▶ [Multi-step shape edit data]:
******************************

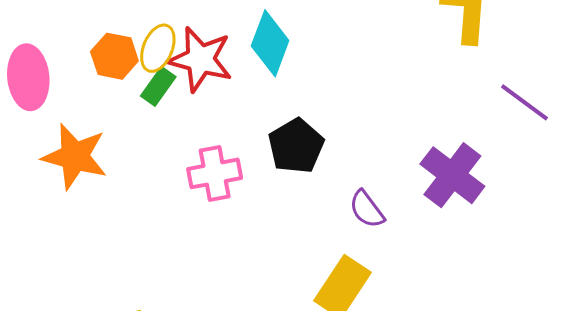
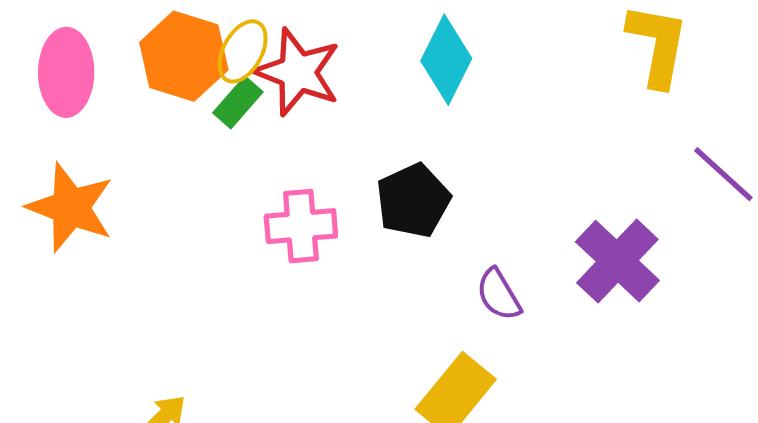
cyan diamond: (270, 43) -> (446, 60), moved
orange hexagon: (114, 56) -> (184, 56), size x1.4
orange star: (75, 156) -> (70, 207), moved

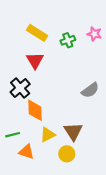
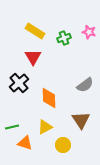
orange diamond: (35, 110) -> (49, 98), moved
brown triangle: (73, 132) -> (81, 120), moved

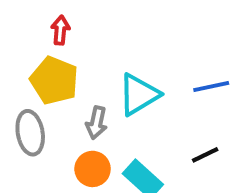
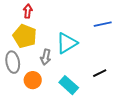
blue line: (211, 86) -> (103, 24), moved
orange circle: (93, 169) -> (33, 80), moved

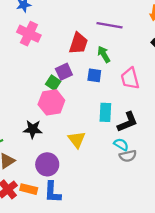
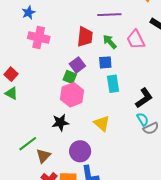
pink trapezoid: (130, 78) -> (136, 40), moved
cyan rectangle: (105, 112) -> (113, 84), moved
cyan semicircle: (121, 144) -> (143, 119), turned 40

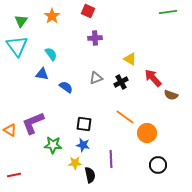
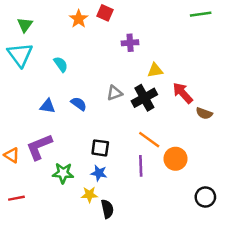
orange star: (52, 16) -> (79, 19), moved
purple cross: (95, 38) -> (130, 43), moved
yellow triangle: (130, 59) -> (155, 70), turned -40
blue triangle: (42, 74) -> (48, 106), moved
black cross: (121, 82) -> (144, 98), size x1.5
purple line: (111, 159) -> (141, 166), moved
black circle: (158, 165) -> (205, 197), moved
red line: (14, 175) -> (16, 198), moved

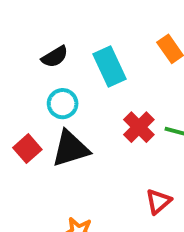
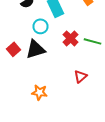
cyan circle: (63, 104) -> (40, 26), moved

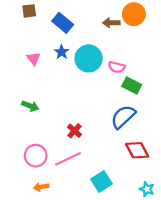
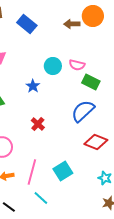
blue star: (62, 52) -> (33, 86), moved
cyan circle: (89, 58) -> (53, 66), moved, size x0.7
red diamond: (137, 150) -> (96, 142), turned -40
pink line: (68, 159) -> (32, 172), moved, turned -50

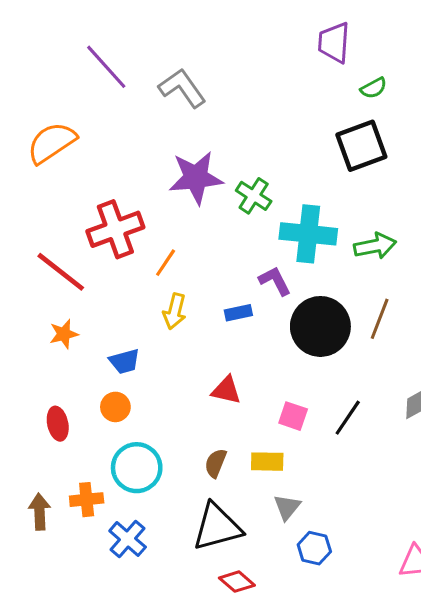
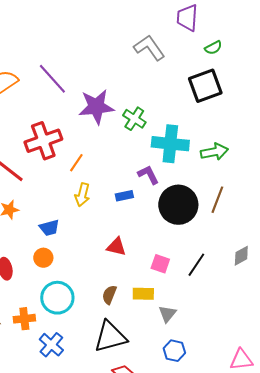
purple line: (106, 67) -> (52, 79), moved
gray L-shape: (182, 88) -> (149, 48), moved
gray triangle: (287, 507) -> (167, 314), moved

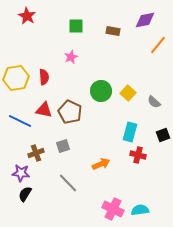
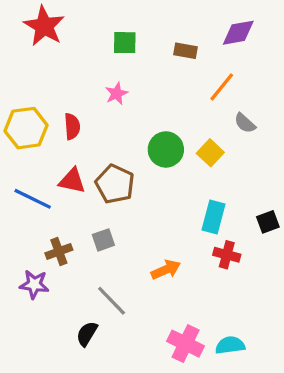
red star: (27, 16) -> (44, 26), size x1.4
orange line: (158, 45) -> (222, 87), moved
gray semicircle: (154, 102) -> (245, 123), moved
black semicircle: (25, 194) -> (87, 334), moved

******************************

▶ [Task requirements]: From the first line to the last, write out the data exactly, dropping any pictures.

▶ [Result]:
cyan diamond: (270, 43) -> (446, 60), moved
orange hexagon: (114, 56) -> (184, 56), size x1.4
orange star: (75, 156) -> (70, 207), moved

orange diamond: (35, 110) -> (49, 98), moved
brown triangle: (73, 132) -> (81, 120), moved

blue line: (211, 86) -> (103, 24), moved
orange circle: (93, 169) -> (33, 80), moved

pink trapezoid: (130, 78) -> (136, 40), moved
cyan rectangle: (105, 112) -> (113, 84), moved
cyan semicircle: (121, 144) -> (143, 119), turned 40

orange star: (52, 16) -> (79, 19), moved
purple cross: (95, 38) -> (130, 43), moved
yellow triangle: (130, 59) -> (155, 70), turned -40
blue triangle: (42, 74) -> (48, 106), moved
black cross: (121, 82) -> (144, 98), size x1.5
purple line: (111, 159) -> (141, 166), moved
black circle: (158, 165) -> (205, 197), moved
red line: (14, 175) -> (16, 198), moved

cyan circle: (63, 104) -> (40, 26), moved

blue star: (62, 52) -> (33, 86), moved
cyan circle: (89, 58) -> (53, 66), moved, size x0.7
red diamond: (137, 150) -> (96, 142), turned -40
pink line: (68, 159) -> (32, 172), moved, turned -50

purple line: (106, 67) -> (52, 79), moved
gray L-shape: (182, 88) -> (149, 48), moved
gray triangle: (287, 507) -> (167, 314), moved

red star: (27, 16) -> (44, 26), size x1.4
orange line: (158, 45) -> (222, 87), moved
gray semicircle: (154, 102) -> (245, 123), moved
black semicircle: (25, 194) -> (87, 334), moved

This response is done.